▶ Try it: Where does the string "pink" occur in the records? Copy each line that holds it.

▶ Provided data:

BEGIN

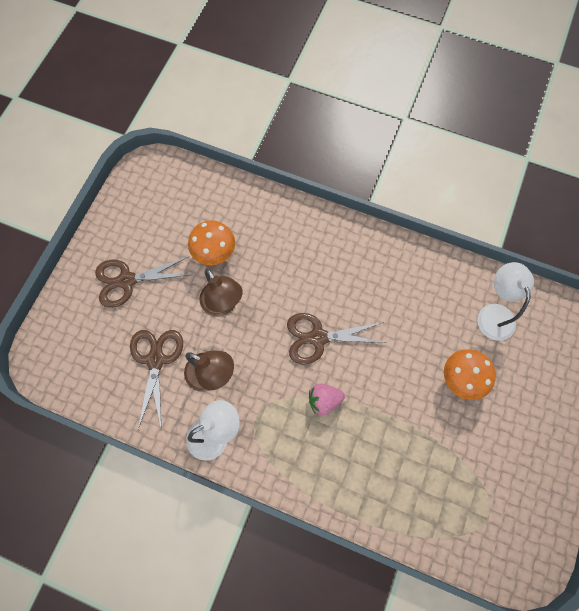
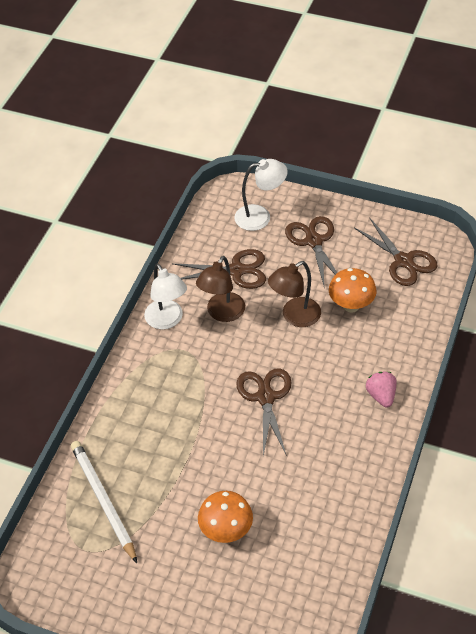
camera: 90 degrees right, 20 degrees down
(165, 202) = (404, 261): none -> brown scissors
(324, 400) = (200, 404): pink strawberry -> pink strawberry (381, 395)
(434, 497) = (103, 501): none -> white pencil
(493, 313) = (305, 569): white lamp -> white lamp (260, 216)

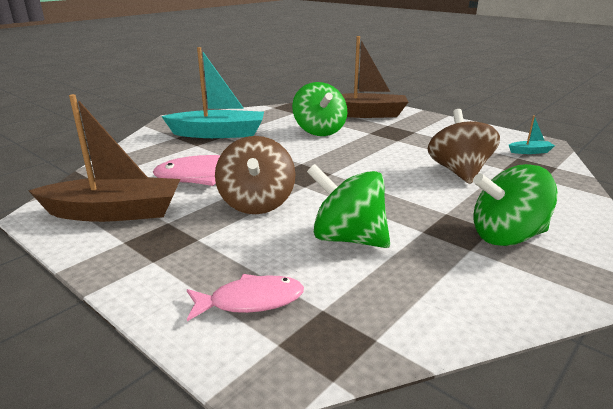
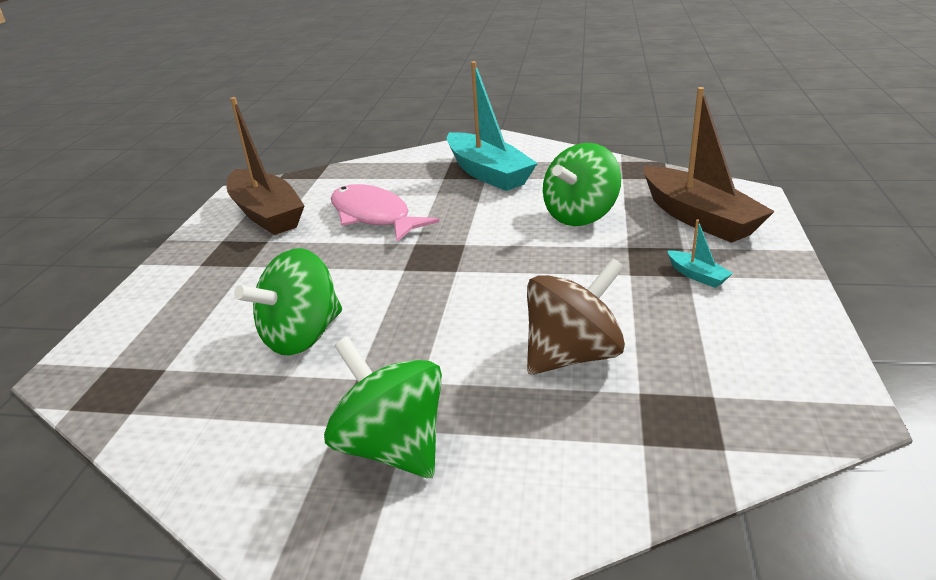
camera: 60 degrees right, 5 degrees up
(251, 301) = (162, 330): pink fish -> none
(256, 203) = (337, 262): brown spinning top -> none
(348, 238) = (302, 337): green spinning top -> green spinning top turned 135 degrees counterclockwise
(530, 152) = (763, 403): turquoise boat -> turquoise boat (697, 275)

END

▶ Solution to this task:
(324, 400) = (200, 404): pink strawberry -> pink strawberry (381, 395)
(251, 301) = (162, 330): pink fish -> none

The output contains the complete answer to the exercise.